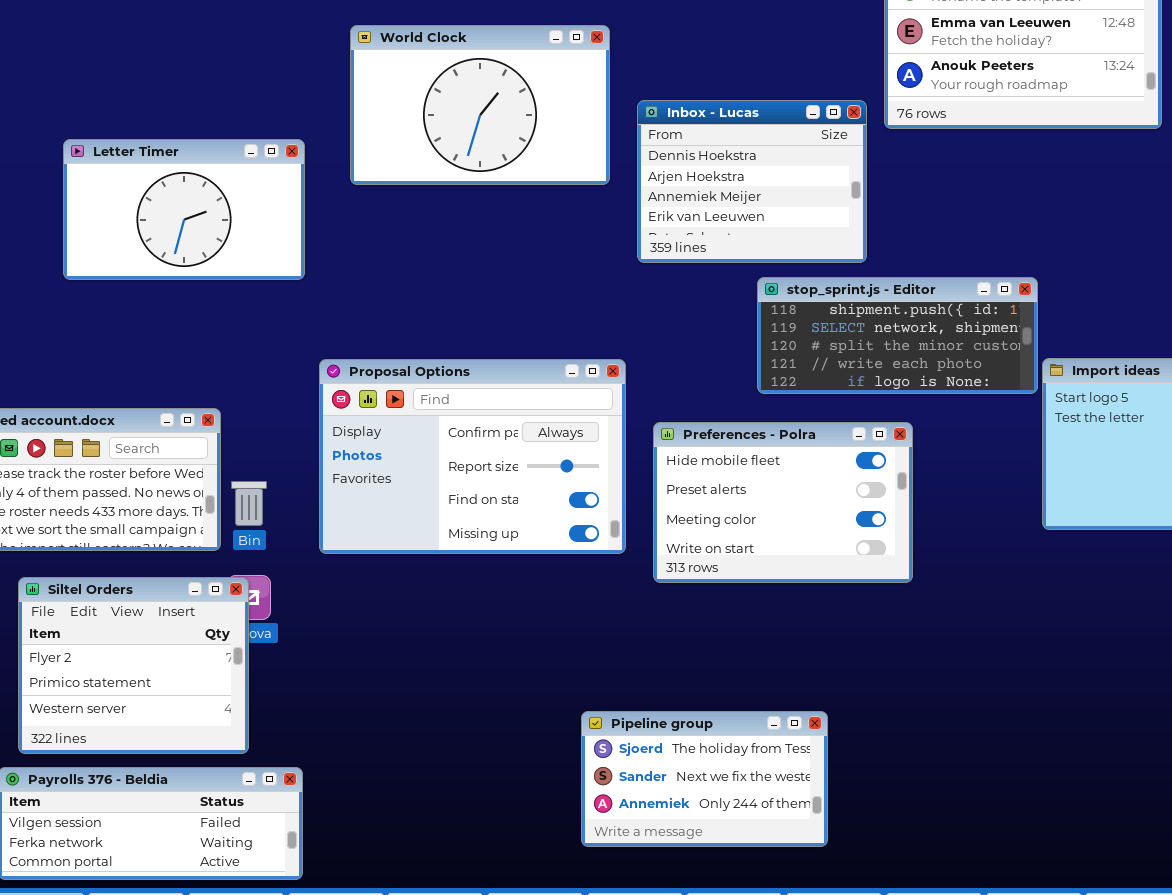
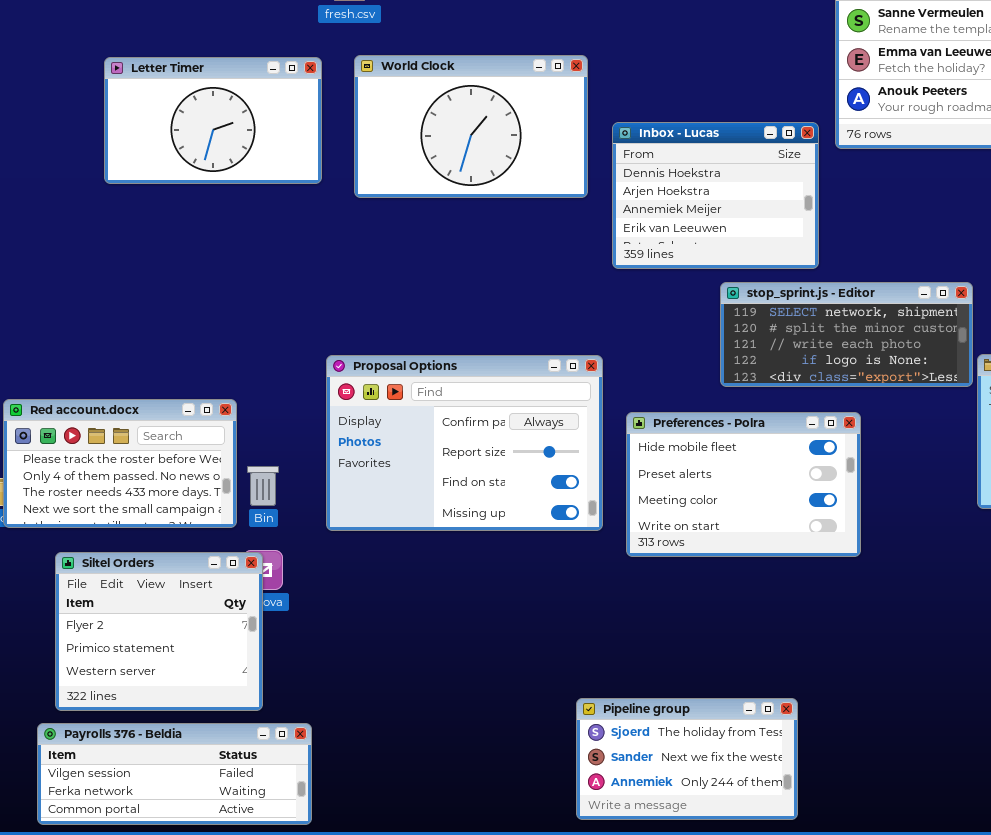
Letter Timer: [63,139,305,280] -> [104,57,322,184], moved
stop_sprint.js - Editor: [757,277,1038,394] -> [720,282,973,387], scrolled down 1 row
Pipeline group: [581,711,828,847] -> [576,698,798,820], moved

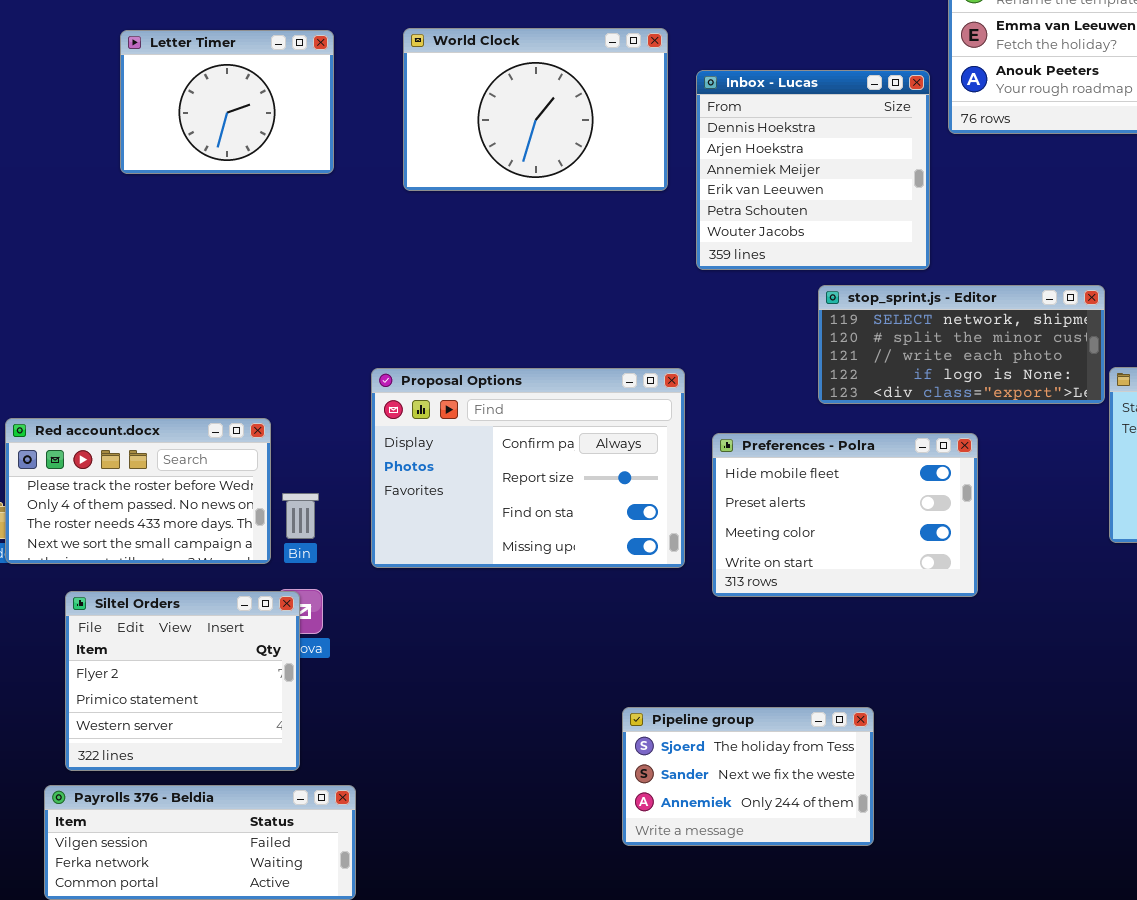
Letter Timer: [104,57,322,184] -> [120,30,334,174], resized
Inbox - Lucas: [612,122,819,269] -> [696,70,930,270], resized
Pipeline group: [576,698,798,820] -> [622,707,874,846], moved

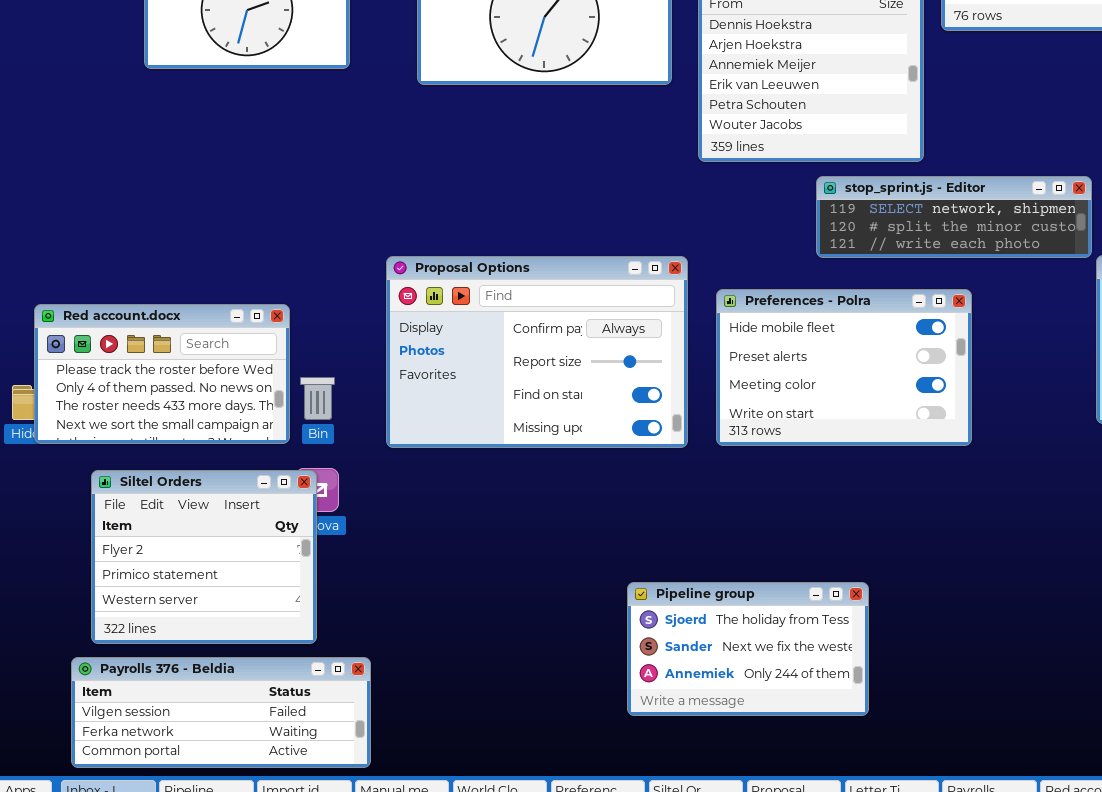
stop_sprint.js - Editor: [818,285,1105,404] -> [816,176,1092,258], resized
Preferences - Polra: [712,433,978,597] -> [716,289,972,446], moved

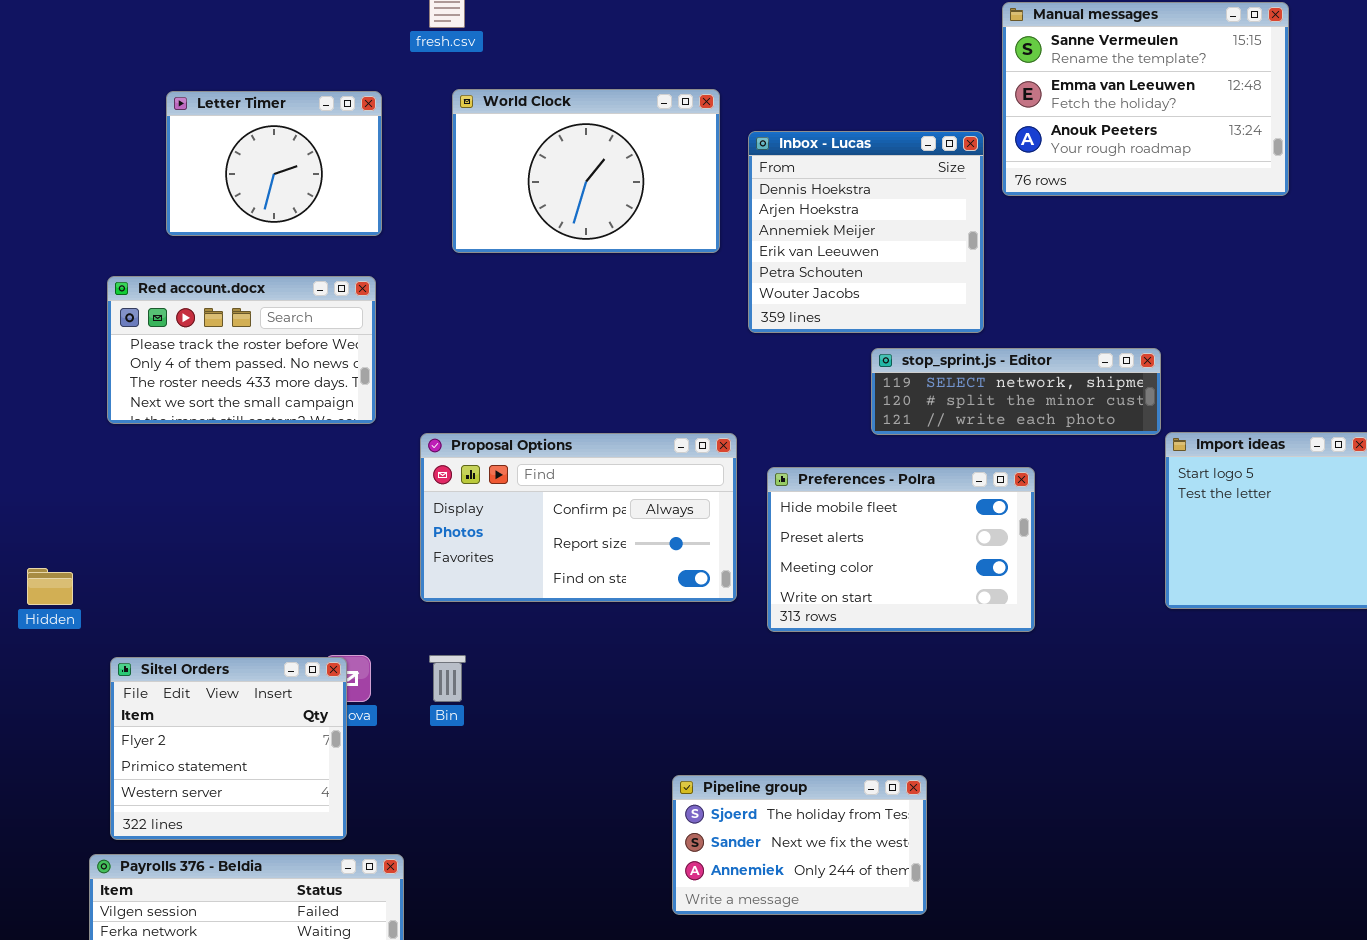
Proposal Options: [386,256,688,448] -> [420,433,737,602], resized
Red account.docx: [34,304,290,444] -> [107,276,376,424], moved
Bin: [300,377,335,420] -> [429,655,466,702], moved

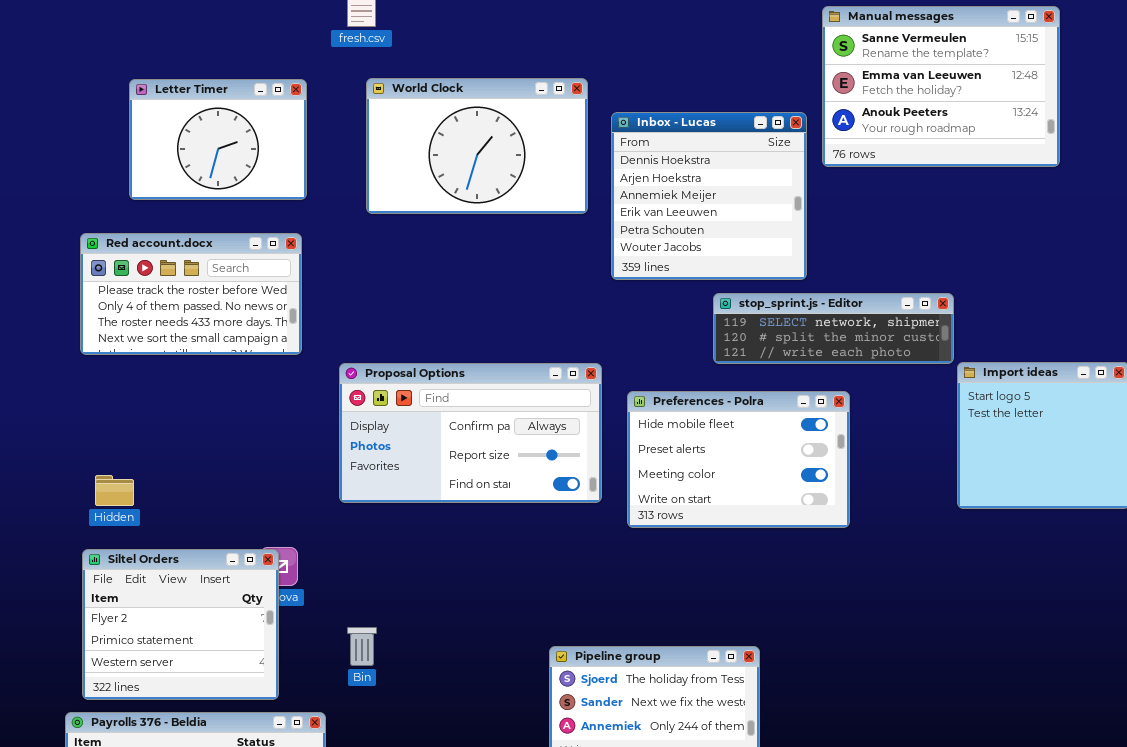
Hidden: [27,568,73,605] -> [95,475,134,506], moved
Bin: [429,655,466,702] -> [347,627,377,666], moved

AIM OF THE EXERCISE >> Could you find every line in the records above that has the string "Pipeline" and copy it?

RESPONSE AREA >>
Pipeline group: [581,711,828,847] -> [576,698,798,820], moved
Pipeline group: [576,698,798,820] -> [622,707,874,846], moved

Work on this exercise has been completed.